## ABOUT THIS EXERCISE
The output must consist only of the lines from the one with "TP1: none -> test point (VIN)" through the end of the listing, restated exactly and free of pictures.

### DATA EXTRACTS

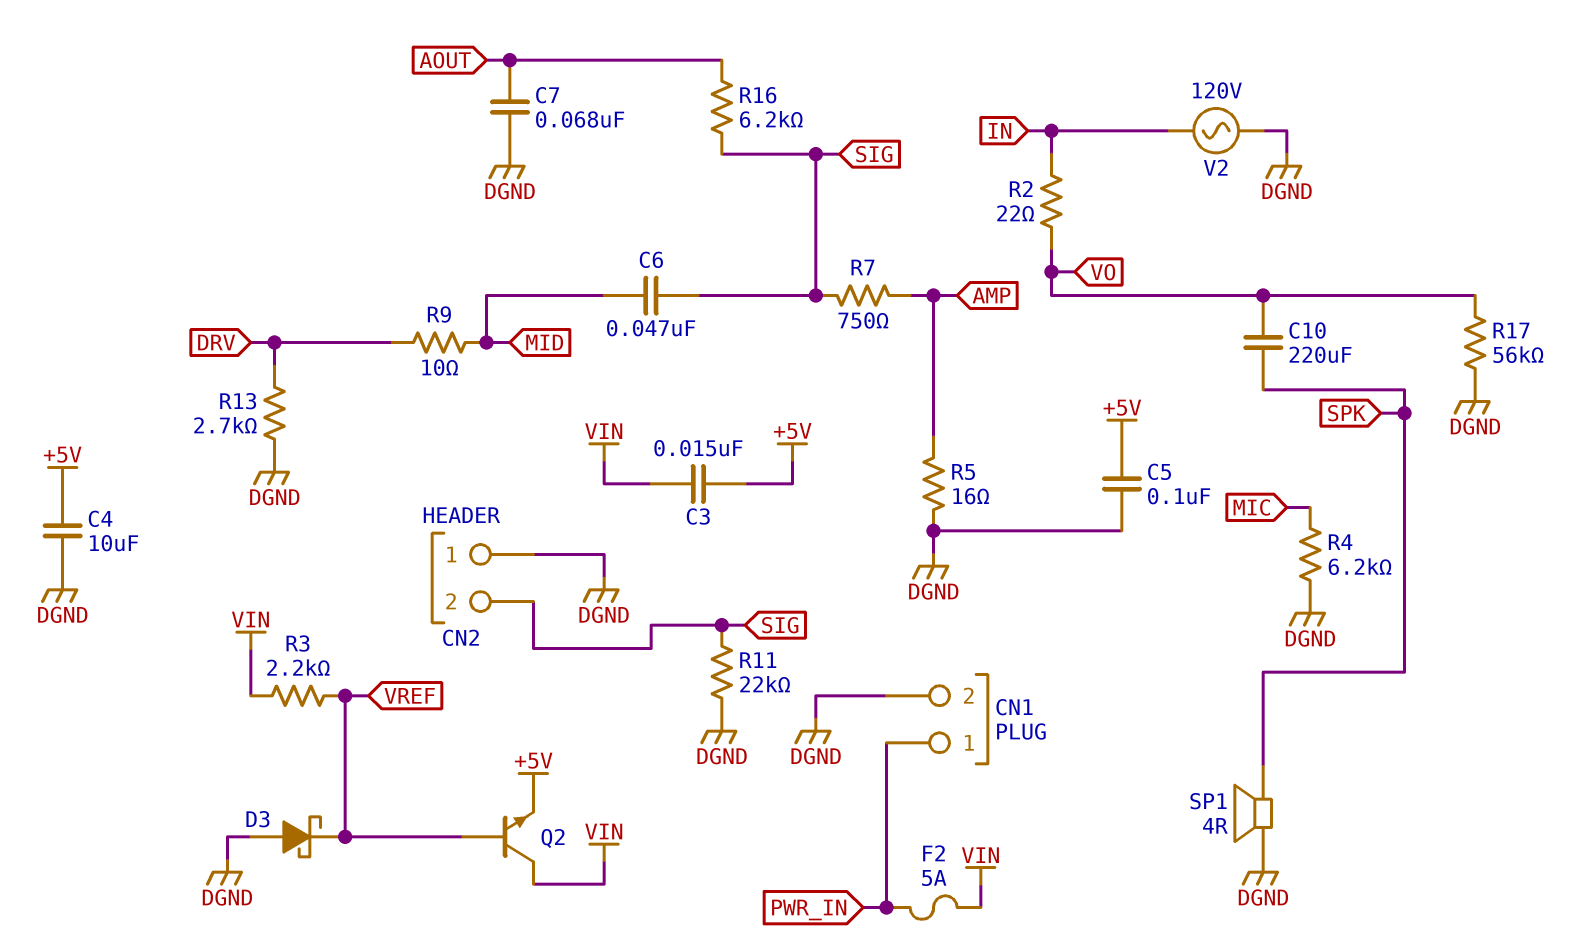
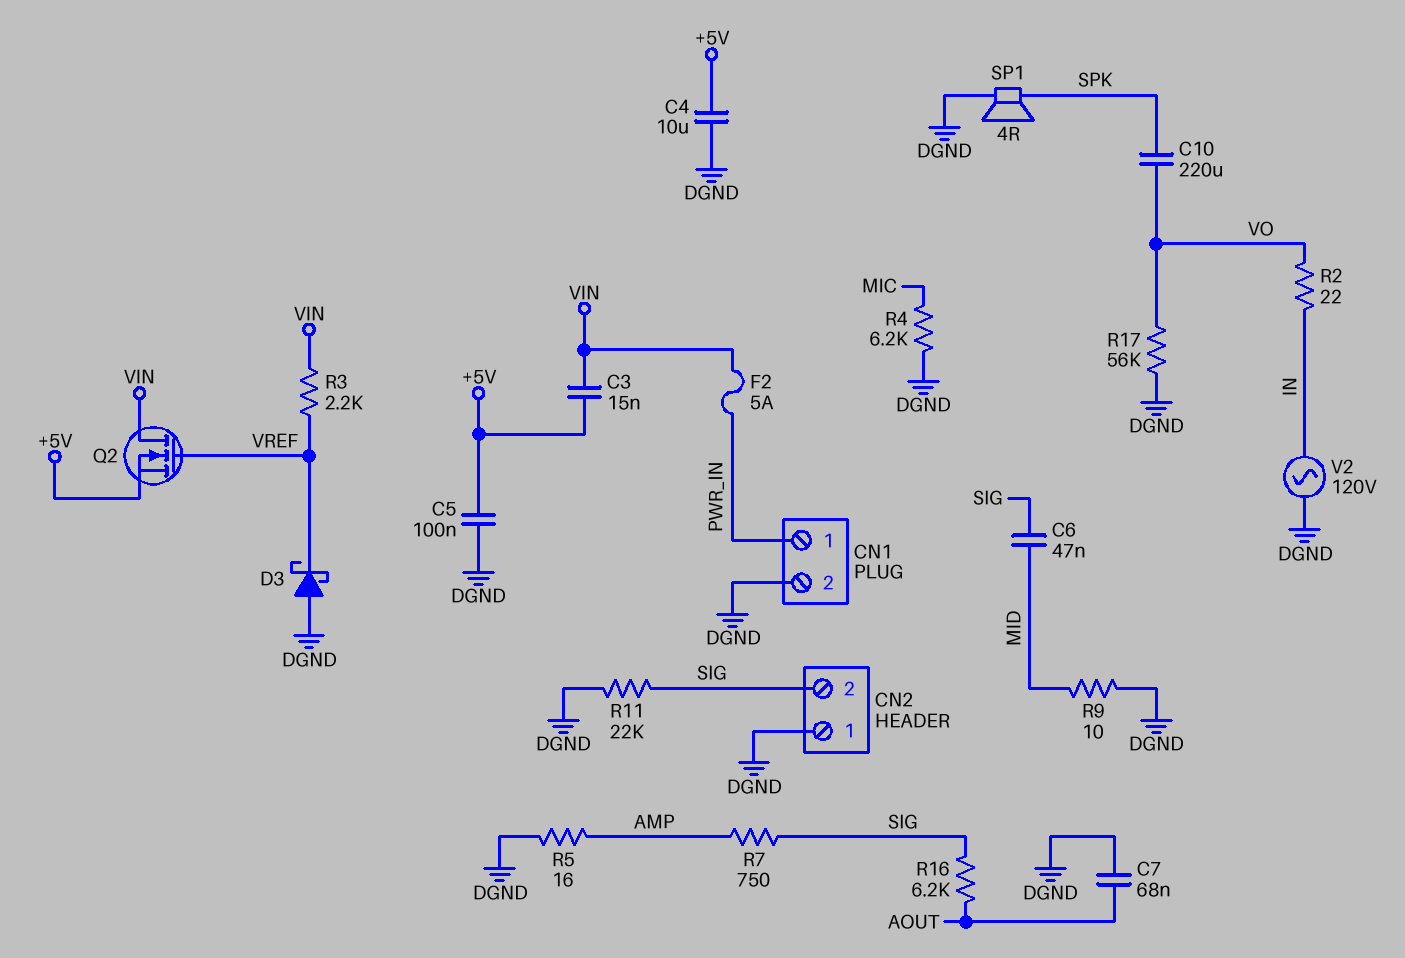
Q2: NPN (B VREF, C VIN, E +5V) -> NMOS (G VREF, D VIN, S +5V)
R9: 10 (DRV, MID) -> 10 (DGND, MID)
R13: 2.7k (DGND, DRV) -> none

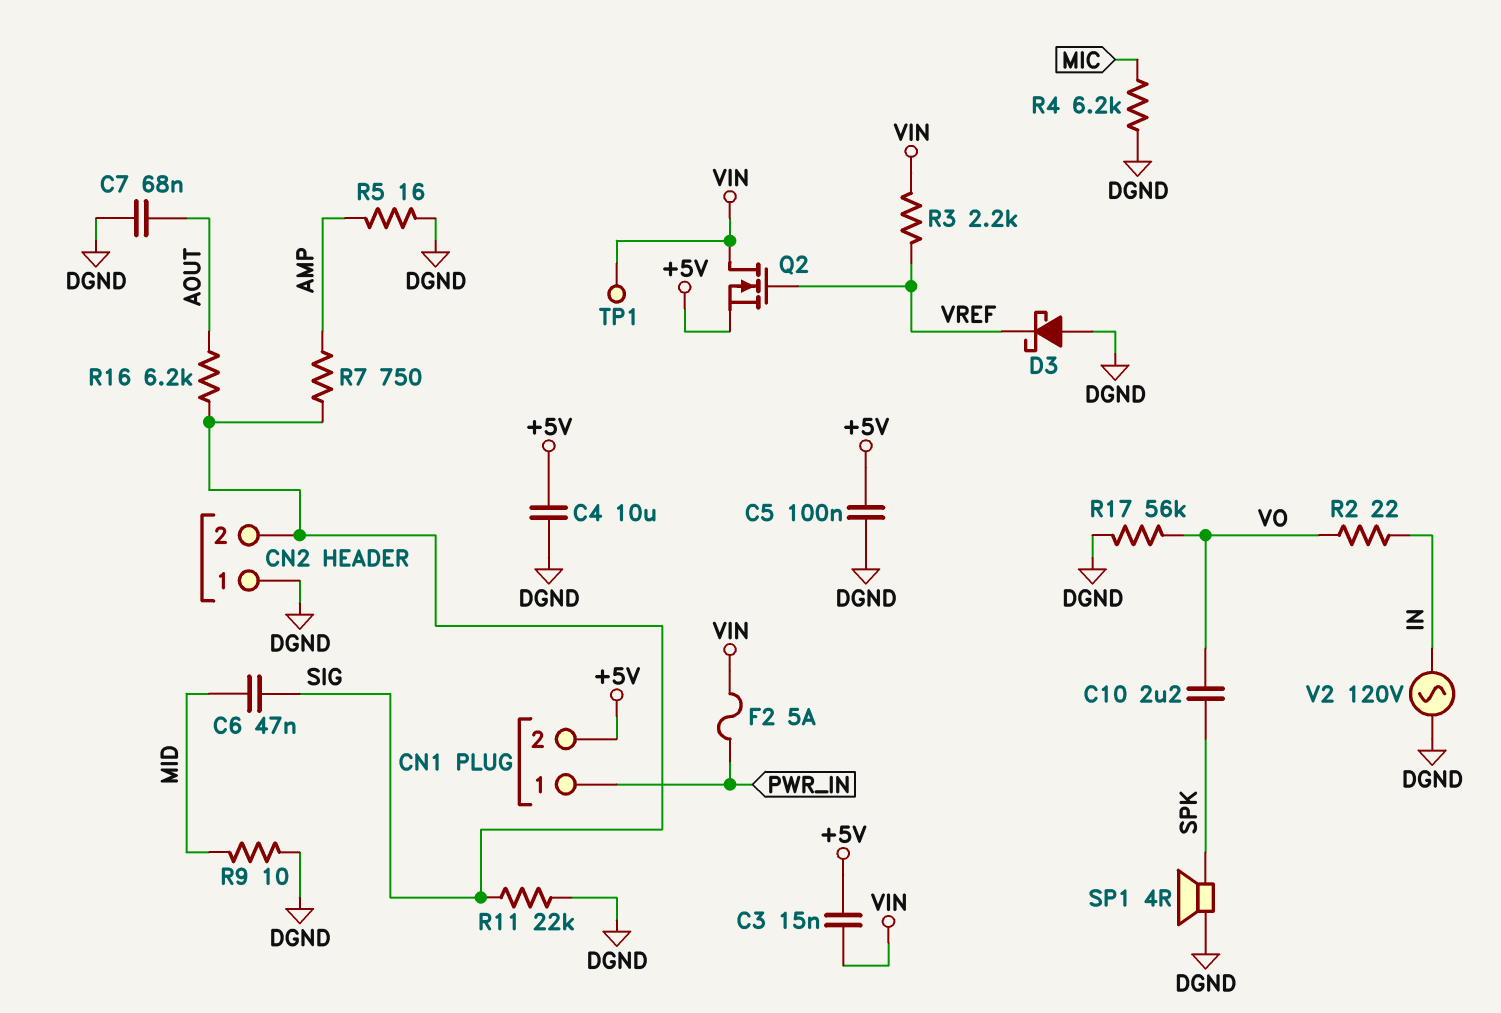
C10: 220uF (SPK, VO) -> 2.2uF (SPK, VO)
CN1 pin 2: DGND -> +5V
TP1: none -> test point (VIN)

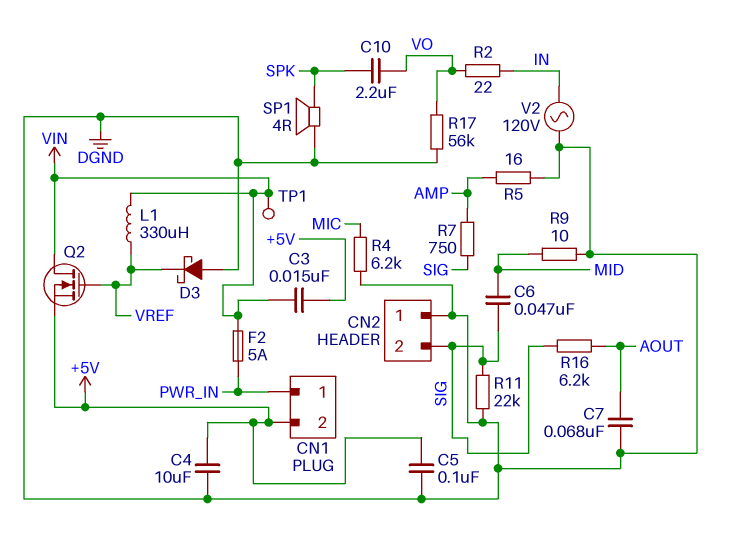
L1: none -> 330uH (VIN, VREF)
R3: 2.2k (VIN, VREF) -> none

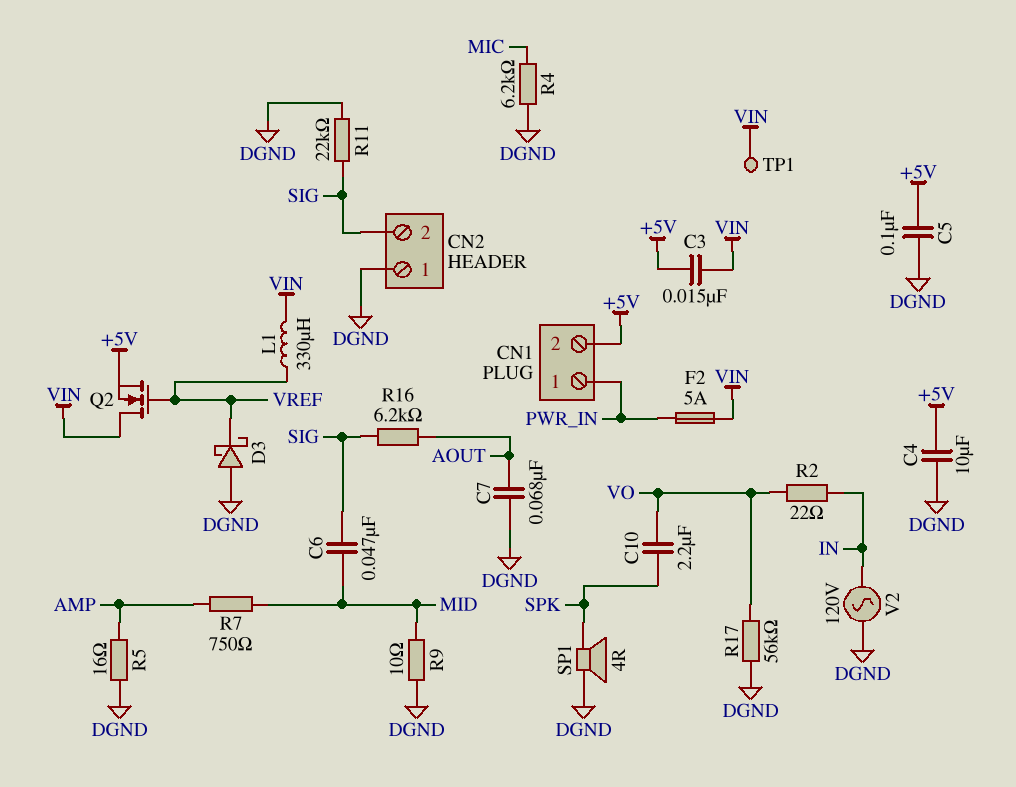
R7: 750 (AMP, SIG) -> 750 (AMP, MID)

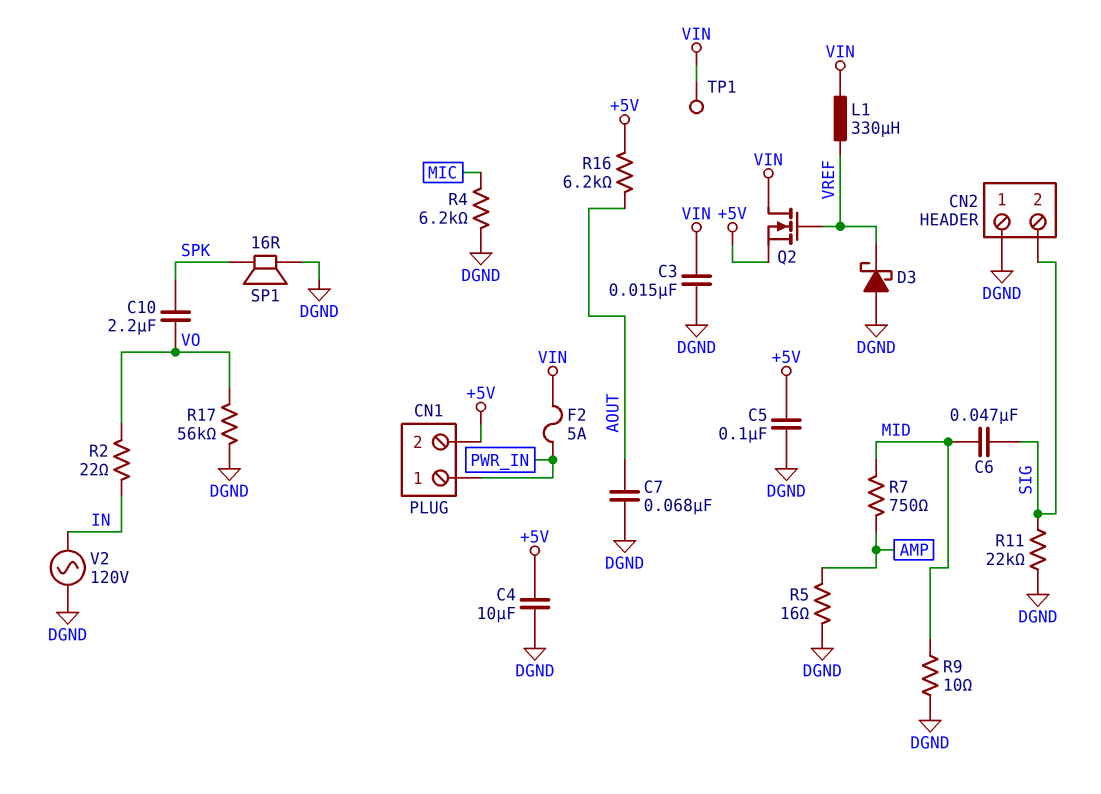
C3: 15nF (+5V, VIN) -> 15nF (DGND, VIN)
R16: 6.2k (AOUT, SIG) -> 6.2k (+5V, AOUT)
SP1: speaker 4R (DGND, SPK) -> speaker 16R (DGND, SPK)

######

## TASK OUTPUT
TP1: none -> test point (VIN)

L1: none -> 330uH (VIN, VREF)
R3: 2.2k (VIN, VREF) -> none

R7: 750 (AMP, SIG) -> 750 (AMP, MID)

C3: 15nF (+5V, VIN) -> 15nF (DGND, VIN)
R16: 6.2k (AOUT, SIG) -> 6.2k (+5V, AOUT)
SP1: speaker 4R (DGND, SPK) -> speaker 16R (DGND, SPK)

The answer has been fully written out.